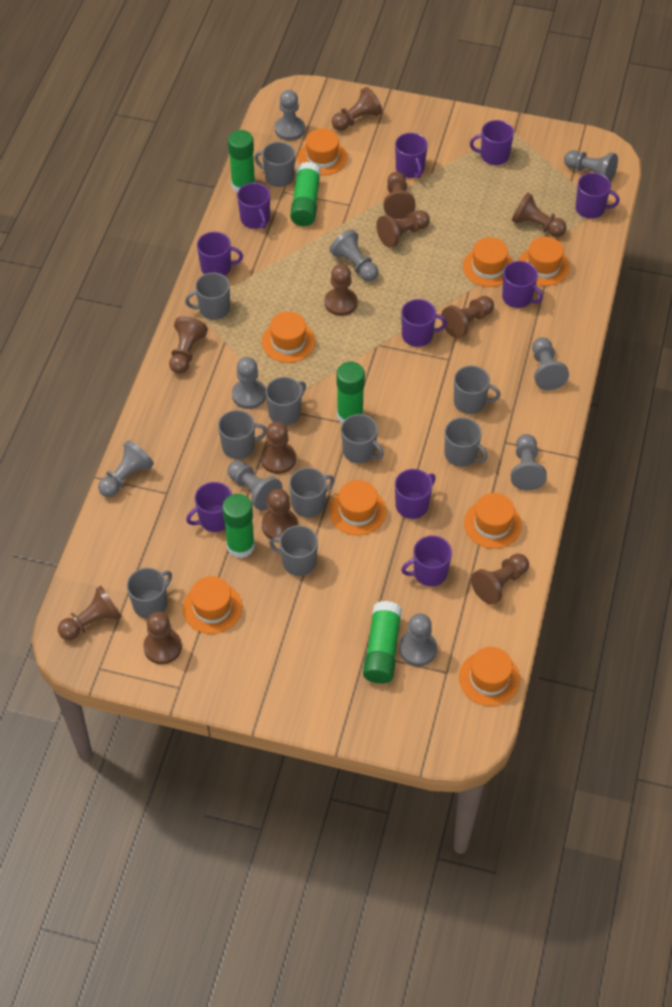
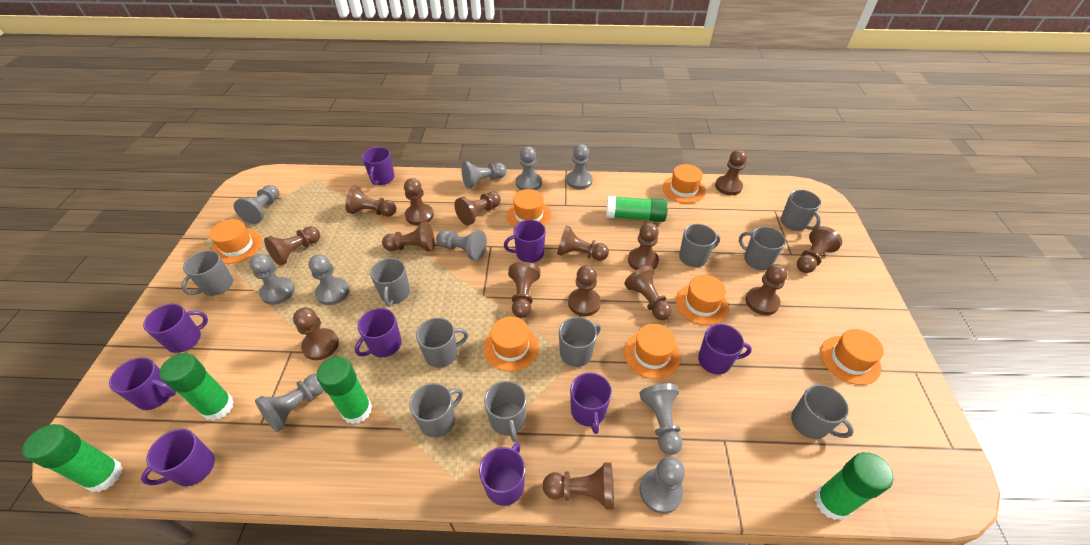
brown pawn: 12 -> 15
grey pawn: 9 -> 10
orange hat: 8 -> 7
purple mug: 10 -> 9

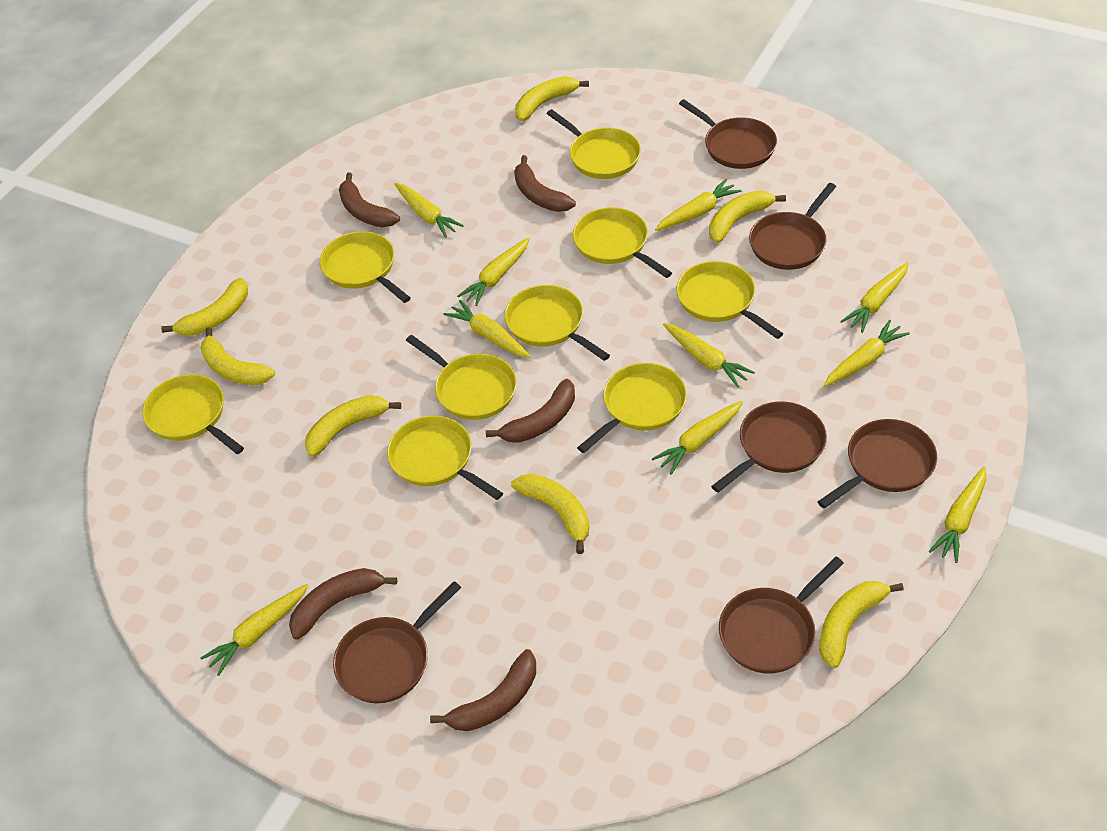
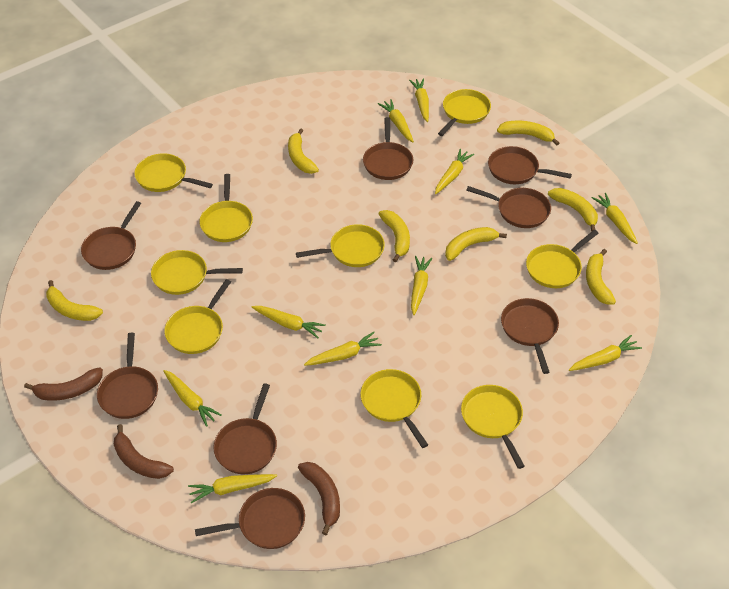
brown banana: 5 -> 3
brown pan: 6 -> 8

★ ★ ★

▶ _Instructions for the task_
Each line in the data that holds the word "brown" must be copied.

▶ _Exercise solution_
brown pawn: 12 -> 15
brown banana: 5 -> 3
brown pan: 6 -> 8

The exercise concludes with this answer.